→ **What this task involves**: Working through the data below, reproduce word for word the line with "HALL pin OUT: D5 -> D2" and every line after it, both ends included, and omit the pictures.

→ **Source material**:
───

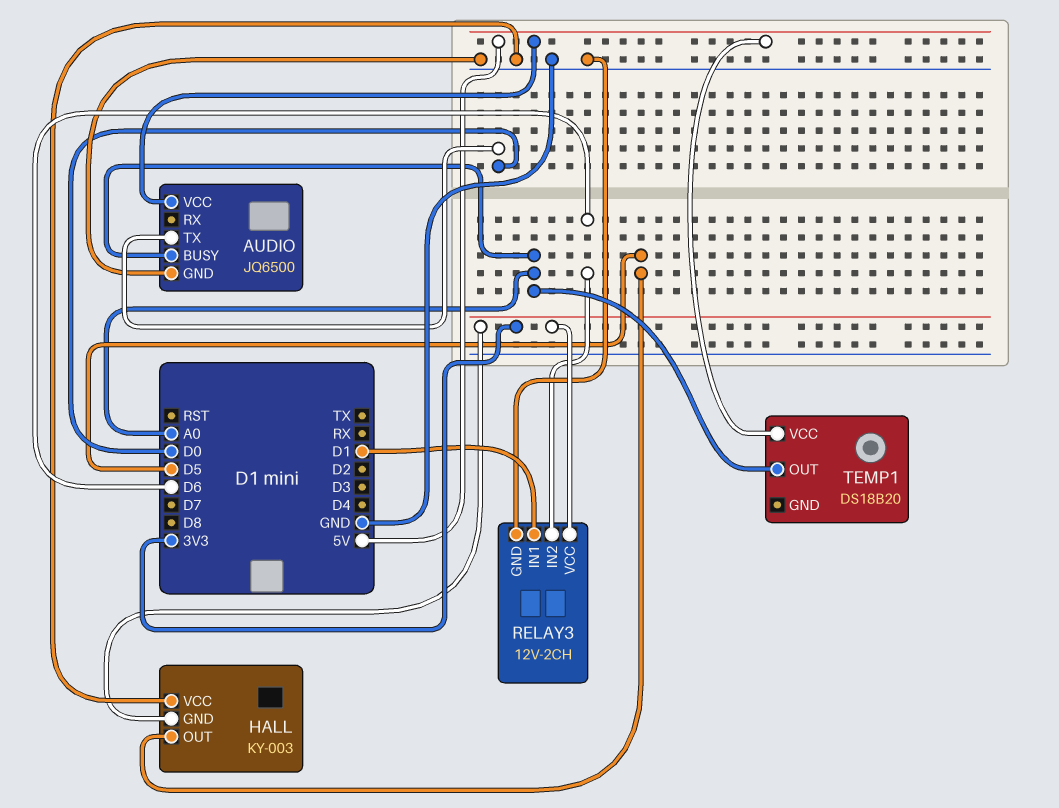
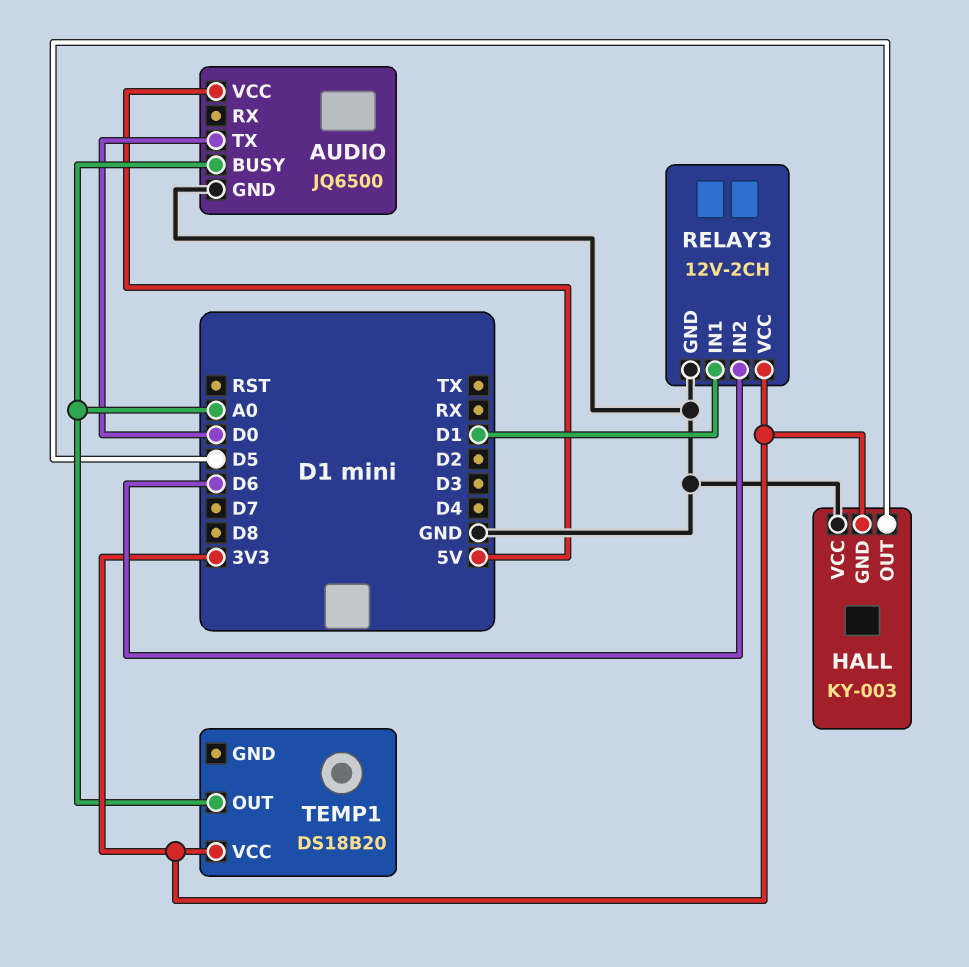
TEMP1 pin VCC: 5V -> 3V3

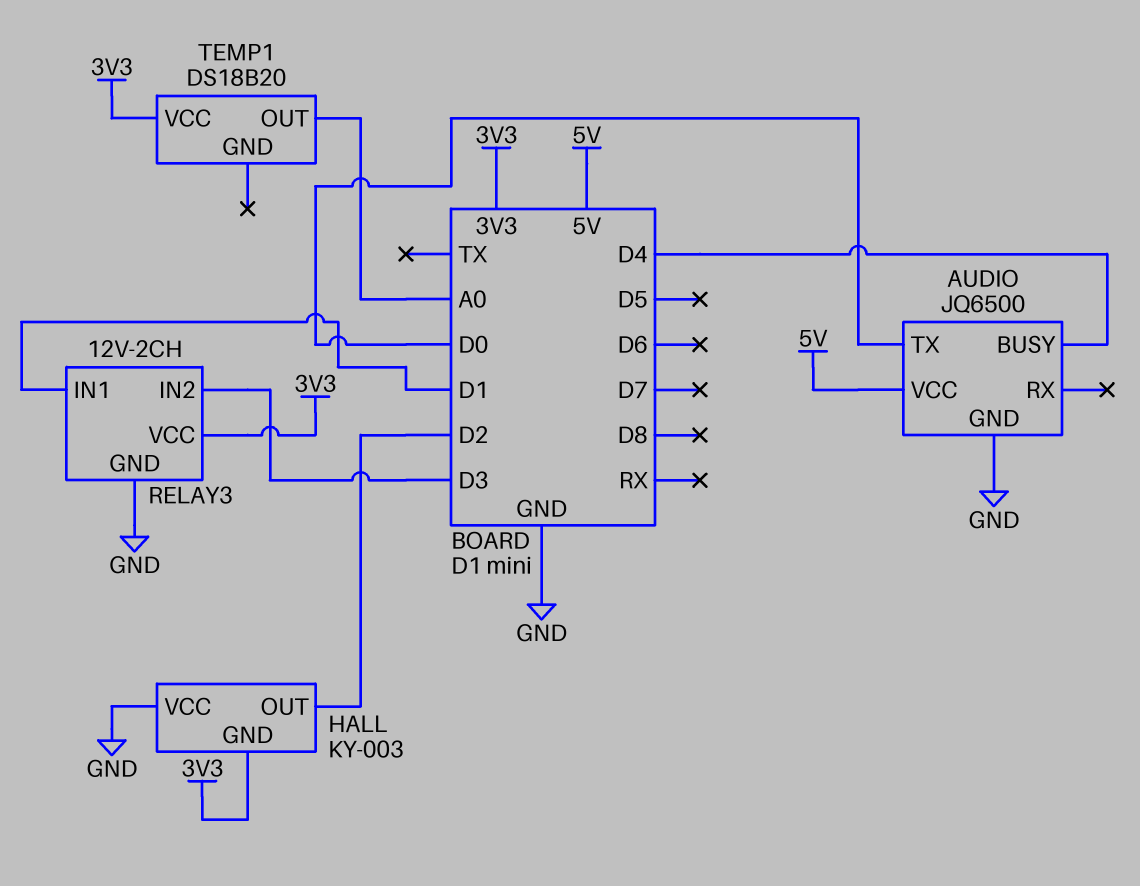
AUDIO pin BUSY: A0 -> D4
HALL pin OUT: D5 -> D2
RELAY3 pin IN2: D6 -> D3

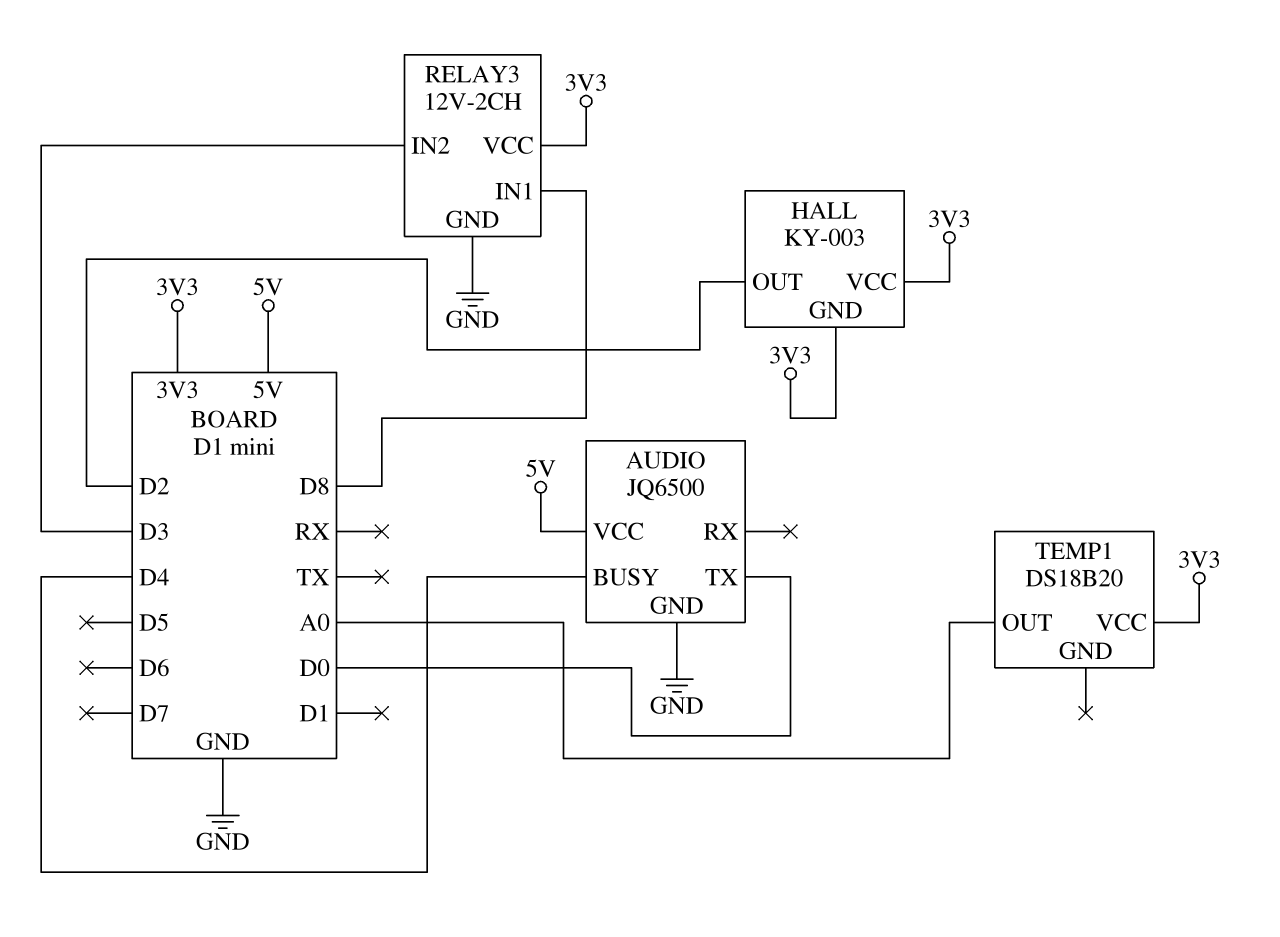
HALL pin VCC: GND -> 3V3
RELAY3 pin IN1: D1 -> D8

───

→ **Problem solution**:
HALL pin OUT: D5 -> D2
RELAY3 pin IN2: D6 -> D3

HALL pin VCC: GND -> 3V3
RELAY3 pin IN1: D1 -> D8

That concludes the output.